Using the word "blue" as the filter, copy each matching line from the records.

Recorded data:
------
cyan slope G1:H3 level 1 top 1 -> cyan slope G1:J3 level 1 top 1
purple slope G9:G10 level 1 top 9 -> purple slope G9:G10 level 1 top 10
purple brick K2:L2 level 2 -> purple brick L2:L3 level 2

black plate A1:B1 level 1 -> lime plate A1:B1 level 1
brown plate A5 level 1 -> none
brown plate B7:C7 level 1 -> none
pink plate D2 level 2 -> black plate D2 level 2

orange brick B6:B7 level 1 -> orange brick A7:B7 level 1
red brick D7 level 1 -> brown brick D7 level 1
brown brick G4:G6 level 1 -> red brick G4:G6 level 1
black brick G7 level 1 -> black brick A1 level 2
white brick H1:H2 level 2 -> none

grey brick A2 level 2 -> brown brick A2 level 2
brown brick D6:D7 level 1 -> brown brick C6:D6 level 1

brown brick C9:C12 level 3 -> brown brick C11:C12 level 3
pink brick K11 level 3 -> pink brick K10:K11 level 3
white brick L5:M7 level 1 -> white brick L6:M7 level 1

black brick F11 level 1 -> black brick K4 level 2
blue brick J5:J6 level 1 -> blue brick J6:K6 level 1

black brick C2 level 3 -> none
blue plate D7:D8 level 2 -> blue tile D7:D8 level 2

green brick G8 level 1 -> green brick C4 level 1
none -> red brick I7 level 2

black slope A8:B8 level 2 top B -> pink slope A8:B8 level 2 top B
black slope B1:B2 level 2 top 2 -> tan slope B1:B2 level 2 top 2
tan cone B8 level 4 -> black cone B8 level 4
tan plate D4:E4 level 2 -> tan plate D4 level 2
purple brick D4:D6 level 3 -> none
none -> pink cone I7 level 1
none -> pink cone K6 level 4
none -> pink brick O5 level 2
------
● SOLUTION BELOW:
blue brick J5:J6 level 1 -> blue brick J6:K6 level 1
blue plate D7:D8 level 2 -> blue tile D7:D8 level 2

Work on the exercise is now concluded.